**Task:**
Lines with the word "blue" are the answer; copy each of them from the data below.

== Segment start ==

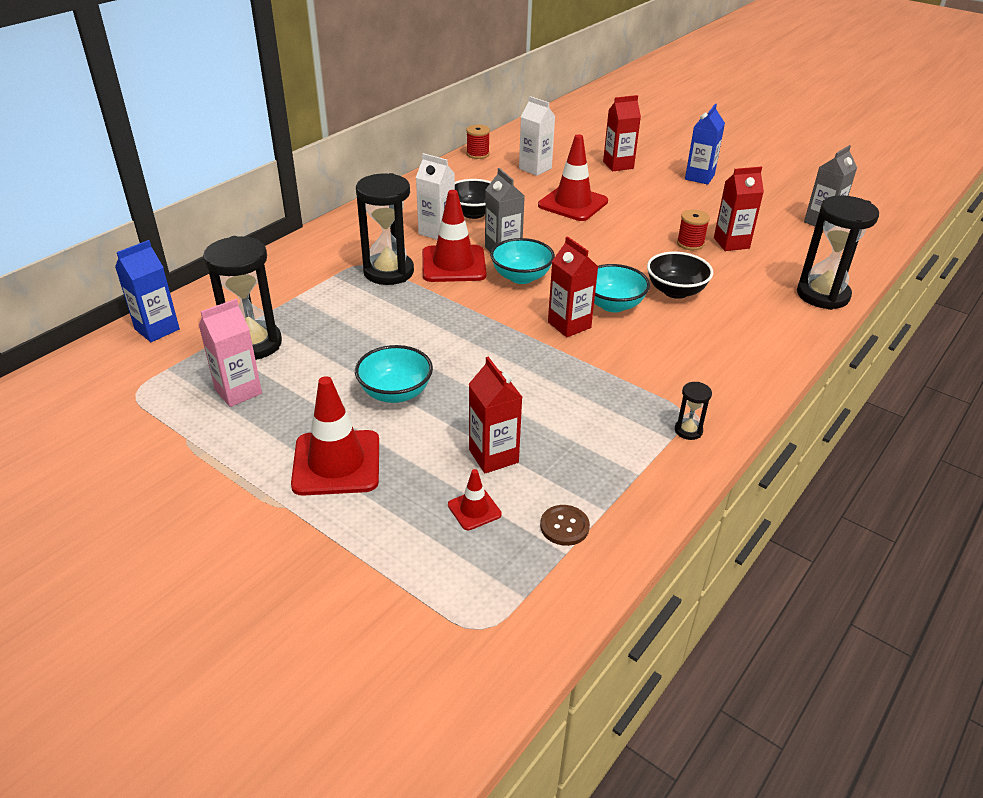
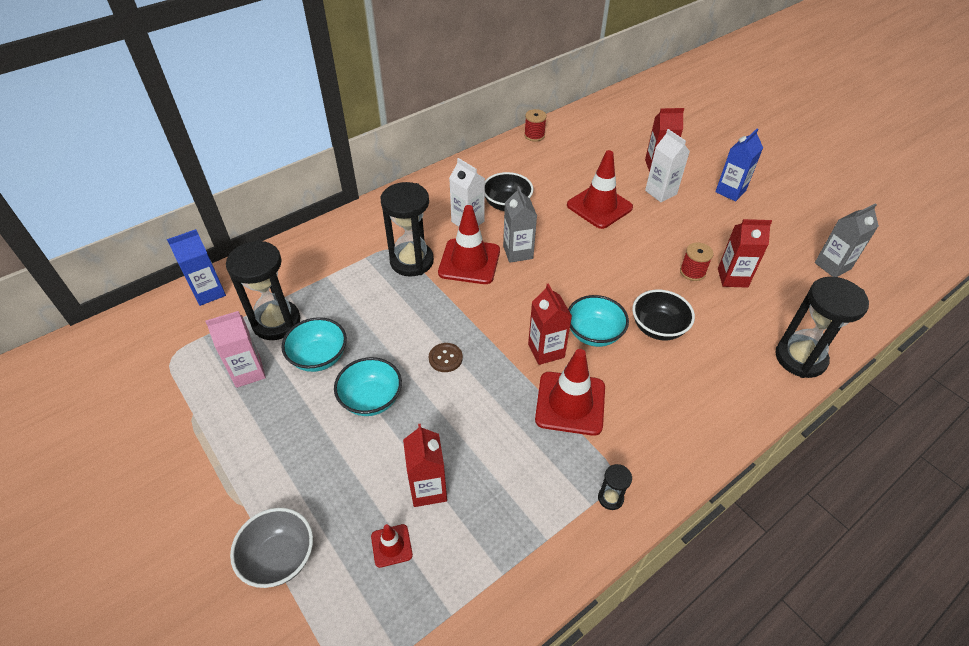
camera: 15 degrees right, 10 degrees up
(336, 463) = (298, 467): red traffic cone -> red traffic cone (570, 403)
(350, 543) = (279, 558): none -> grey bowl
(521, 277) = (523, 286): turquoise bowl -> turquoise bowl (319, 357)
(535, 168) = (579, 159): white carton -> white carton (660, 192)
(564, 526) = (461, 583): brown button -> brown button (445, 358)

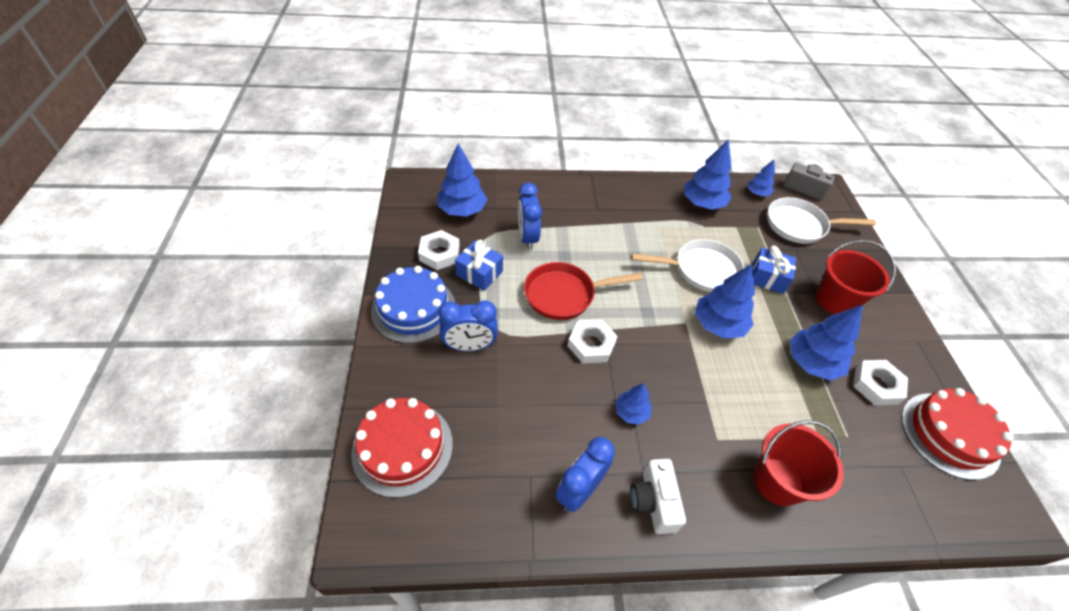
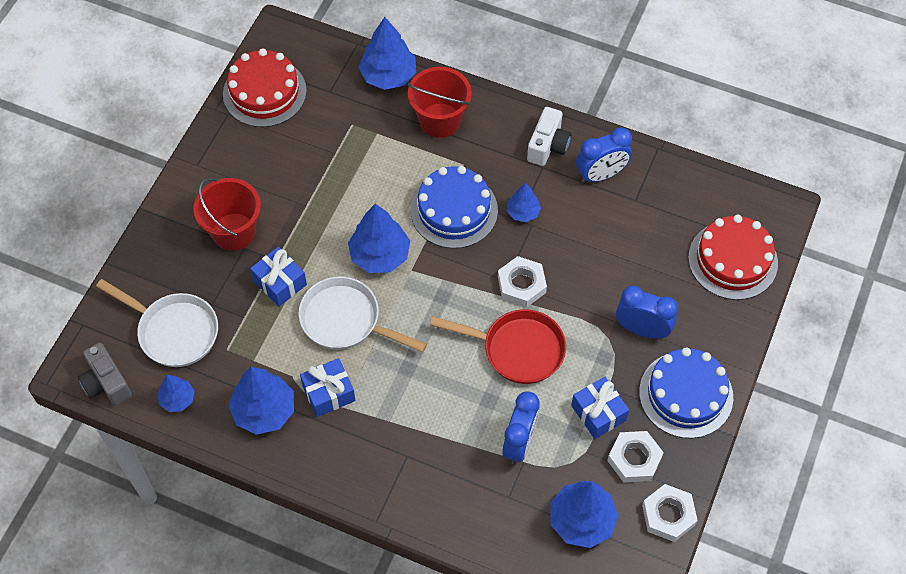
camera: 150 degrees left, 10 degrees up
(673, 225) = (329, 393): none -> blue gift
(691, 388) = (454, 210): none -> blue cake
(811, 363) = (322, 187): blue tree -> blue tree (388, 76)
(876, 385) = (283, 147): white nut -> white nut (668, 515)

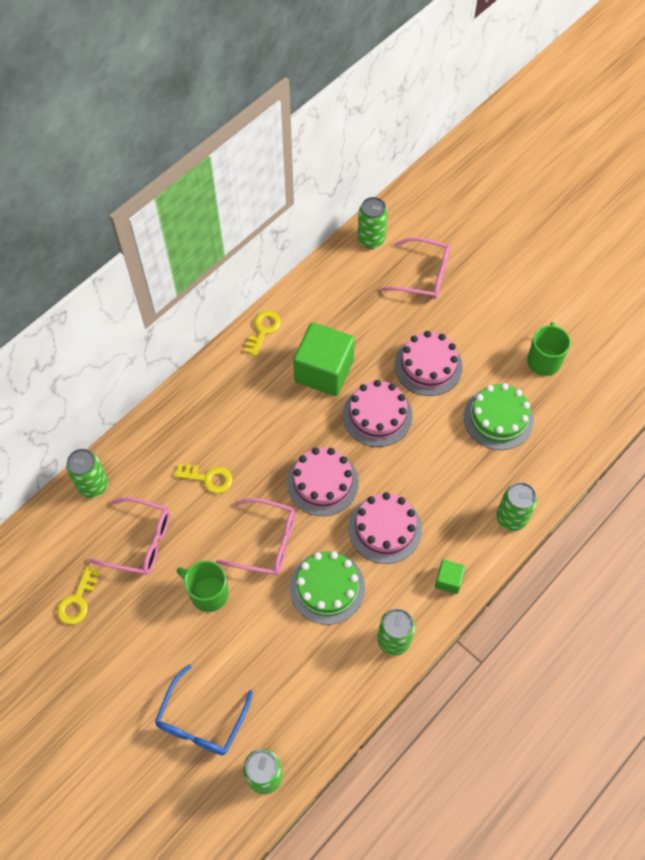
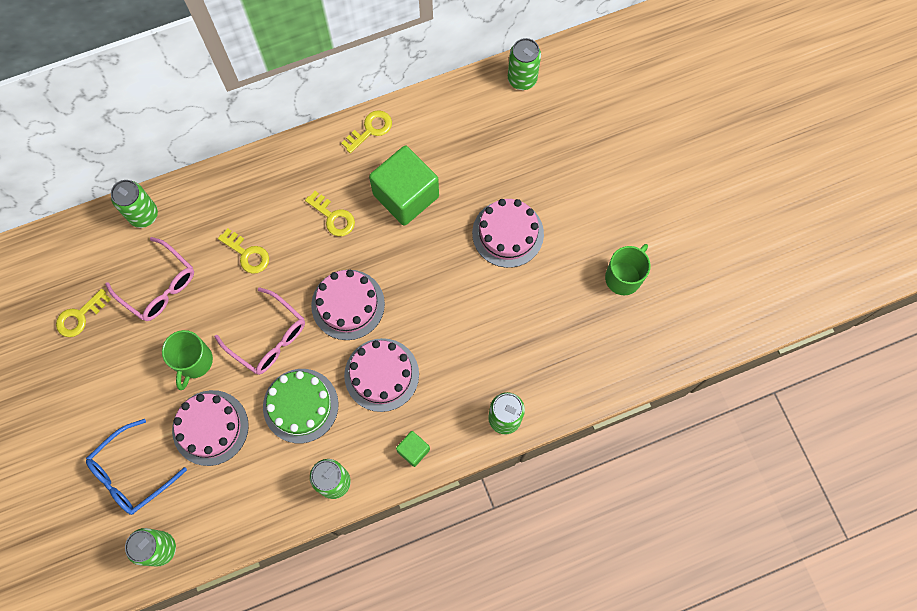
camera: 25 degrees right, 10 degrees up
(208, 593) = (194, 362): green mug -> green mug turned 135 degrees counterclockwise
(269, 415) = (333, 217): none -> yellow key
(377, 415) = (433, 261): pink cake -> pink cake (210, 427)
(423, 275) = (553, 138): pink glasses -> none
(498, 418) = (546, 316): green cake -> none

== Segment end ==
== Segment start ==

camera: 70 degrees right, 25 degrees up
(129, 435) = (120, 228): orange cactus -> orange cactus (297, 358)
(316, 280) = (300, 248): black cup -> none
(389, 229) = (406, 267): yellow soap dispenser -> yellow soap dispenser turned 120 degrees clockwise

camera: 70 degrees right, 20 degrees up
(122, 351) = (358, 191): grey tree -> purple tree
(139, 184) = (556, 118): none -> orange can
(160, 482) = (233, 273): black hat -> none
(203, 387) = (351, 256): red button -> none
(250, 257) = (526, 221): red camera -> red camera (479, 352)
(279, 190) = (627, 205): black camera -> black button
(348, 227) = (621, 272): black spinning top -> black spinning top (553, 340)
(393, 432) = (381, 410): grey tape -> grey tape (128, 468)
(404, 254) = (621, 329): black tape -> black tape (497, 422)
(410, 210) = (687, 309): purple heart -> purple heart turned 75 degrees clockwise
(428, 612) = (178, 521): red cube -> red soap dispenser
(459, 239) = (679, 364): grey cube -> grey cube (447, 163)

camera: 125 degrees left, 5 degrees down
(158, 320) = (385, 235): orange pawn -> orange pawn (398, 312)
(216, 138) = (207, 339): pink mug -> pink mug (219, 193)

== Segment end ==
== Segment start ==

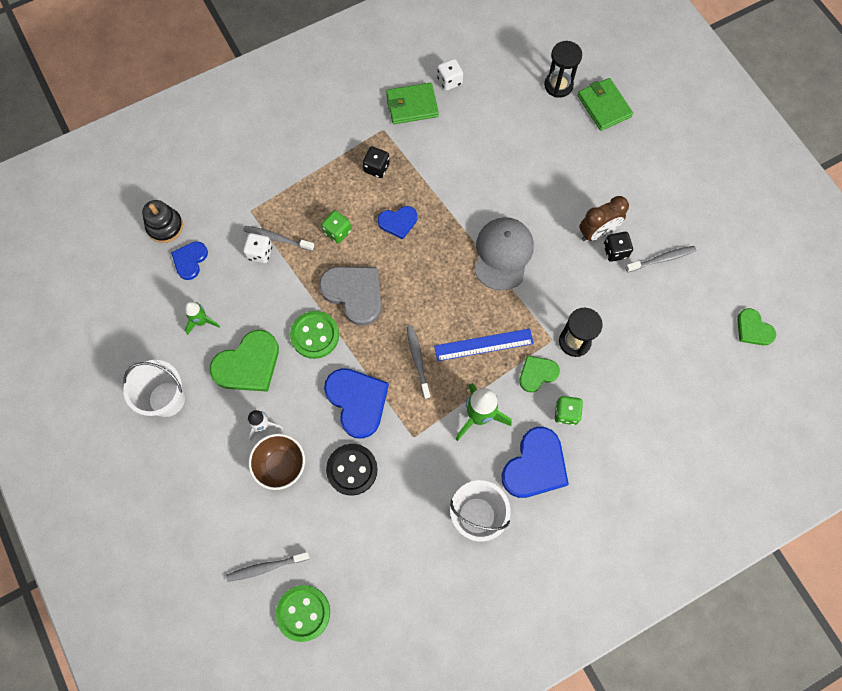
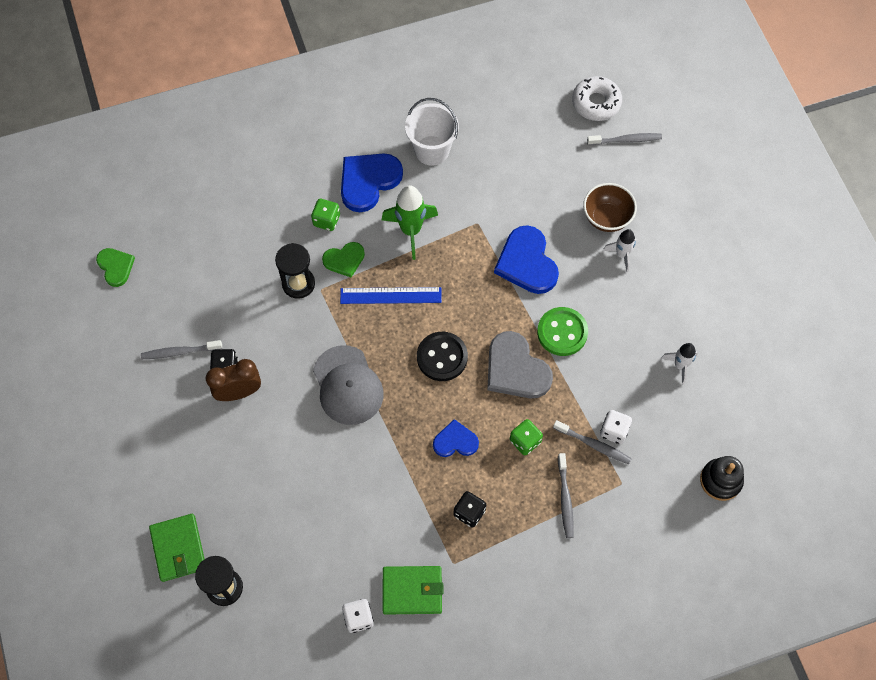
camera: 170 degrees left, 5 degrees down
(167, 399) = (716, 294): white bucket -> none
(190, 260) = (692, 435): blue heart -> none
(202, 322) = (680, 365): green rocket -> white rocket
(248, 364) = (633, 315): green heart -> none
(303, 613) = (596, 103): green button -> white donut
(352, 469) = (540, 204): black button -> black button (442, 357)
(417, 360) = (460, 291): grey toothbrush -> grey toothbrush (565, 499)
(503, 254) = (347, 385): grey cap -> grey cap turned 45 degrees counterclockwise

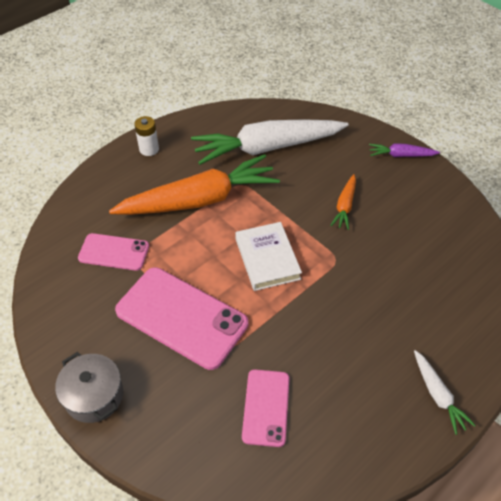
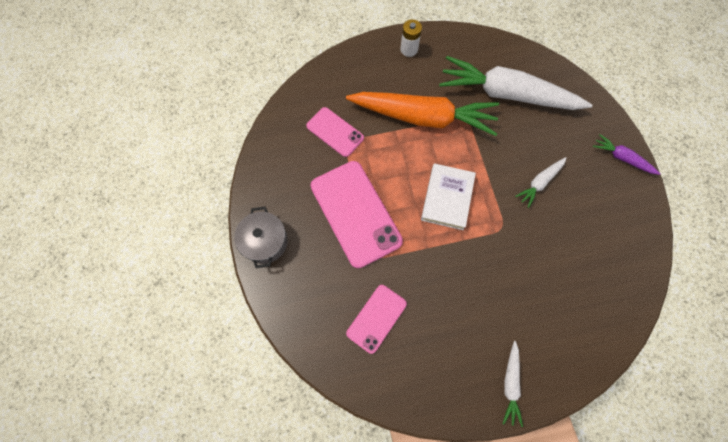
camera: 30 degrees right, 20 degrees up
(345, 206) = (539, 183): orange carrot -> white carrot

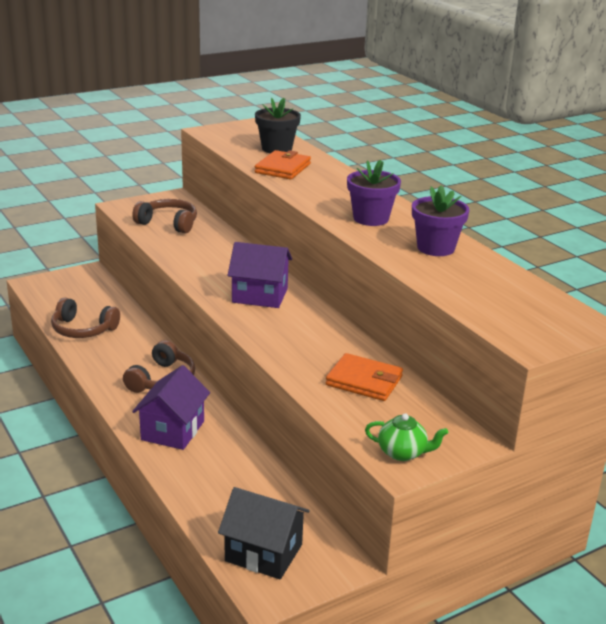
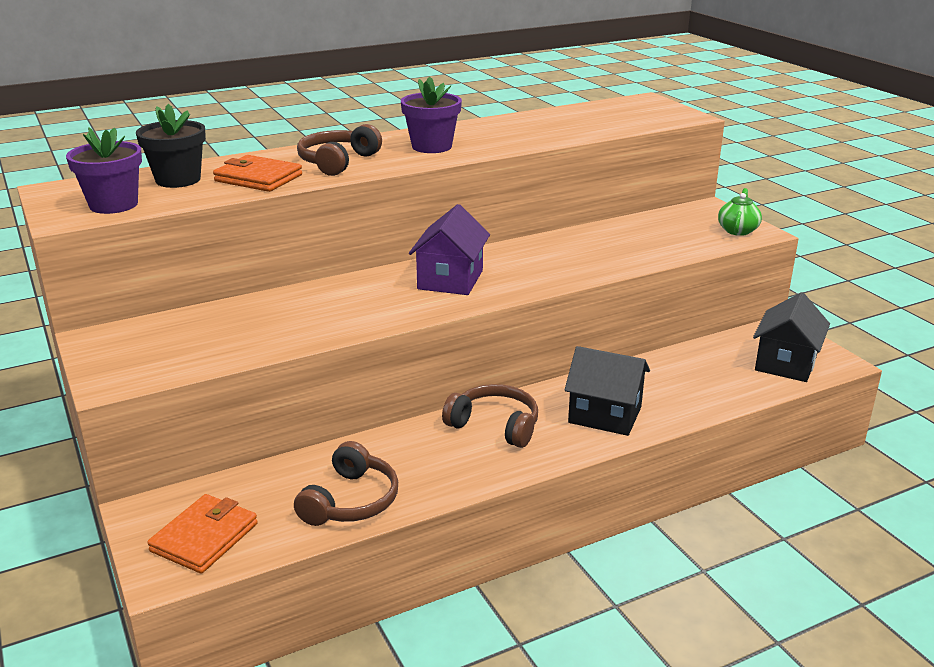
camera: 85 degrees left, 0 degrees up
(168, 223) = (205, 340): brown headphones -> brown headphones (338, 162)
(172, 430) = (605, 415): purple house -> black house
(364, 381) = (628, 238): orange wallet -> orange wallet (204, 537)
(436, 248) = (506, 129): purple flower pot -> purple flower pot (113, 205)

== Segment end ==

**Task answer:**
(673, 225) = (329, 393): none -> blue gift
(691, 388) = (454, 210): none -> blue cake
(811, 363) = (322, 187): blue tree -> blue tree (388, 76)
(190, 260) = (692, 435): blue heart -> none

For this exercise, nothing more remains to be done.